:: Instructions for the task ::
Return exactly the span of lines in the following data that opens with the line containing "black key: [227,267,279,351]" and closes with the line containing "pink key: [86,150,149,202]". Include nothing else.

--- Information provided Enclosed Below ---

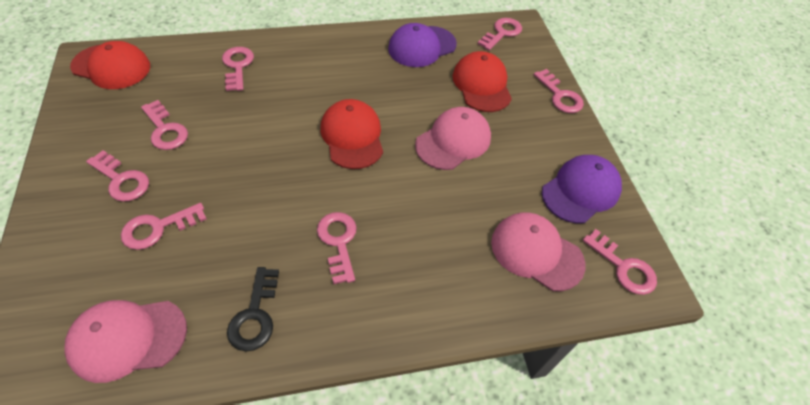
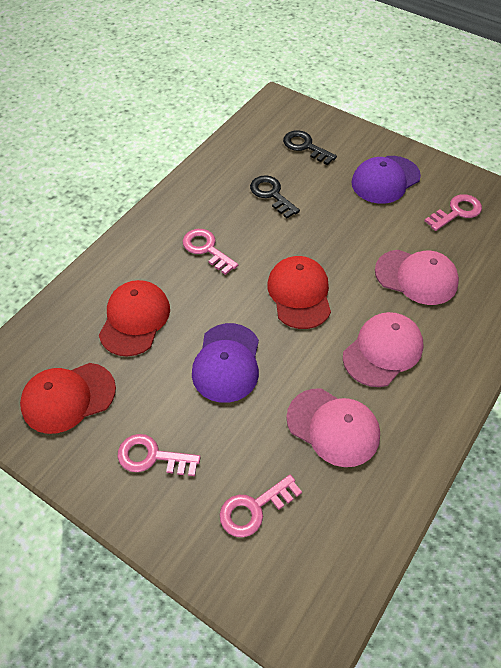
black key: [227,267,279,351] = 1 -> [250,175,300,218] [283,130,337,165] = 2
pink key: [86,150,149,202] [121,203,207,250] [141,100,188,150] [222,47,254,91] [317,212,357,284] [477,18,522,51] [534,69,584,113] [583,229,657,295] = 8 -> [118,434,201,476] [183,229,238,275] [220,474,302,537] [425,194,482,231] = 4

--- End of Enclosed Information provided ---
--- Information provided Enclosed Below ---

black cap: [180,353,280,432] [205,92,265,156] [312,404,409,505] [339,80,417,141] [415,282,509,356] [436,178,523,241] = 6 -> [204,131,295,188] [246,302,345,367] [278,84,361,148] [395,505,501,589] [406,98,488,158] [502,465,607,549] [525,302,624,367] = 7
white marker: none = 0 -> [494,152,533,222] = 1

--- End of Enclosed Information provided ---
--- Information provided Enclosed Below ---

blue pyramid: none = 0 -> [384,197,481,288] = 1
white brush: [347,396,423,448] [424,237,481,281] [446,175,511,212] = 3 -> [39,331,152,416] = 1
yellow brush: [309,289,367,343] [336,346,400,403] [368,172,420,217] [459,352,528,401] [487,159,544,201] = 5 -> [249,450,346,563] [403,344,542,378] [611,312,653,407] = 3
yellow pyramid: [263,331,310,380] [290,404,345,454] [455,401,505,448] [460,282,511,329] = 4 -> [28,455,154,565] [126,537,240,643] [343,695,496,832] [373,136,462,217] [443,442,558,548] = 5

--- End of Enclosed Information provided ---

:: Response area ::
black key: [227,267,279,351] = 1 -> [250,175,300,218] [283,130,337,165] = 2
pink key: [86,150,149,202] [121,203,207,250] [141,100,188,150] [222,47,254,91] [317,212,357,284] [477,18,522,51] [534,69,584,113] [583,229,657,295] = 8 -> [118,434,201,476] [183,229,238,275] [220,474,302,537] [425,194,482,231] = 4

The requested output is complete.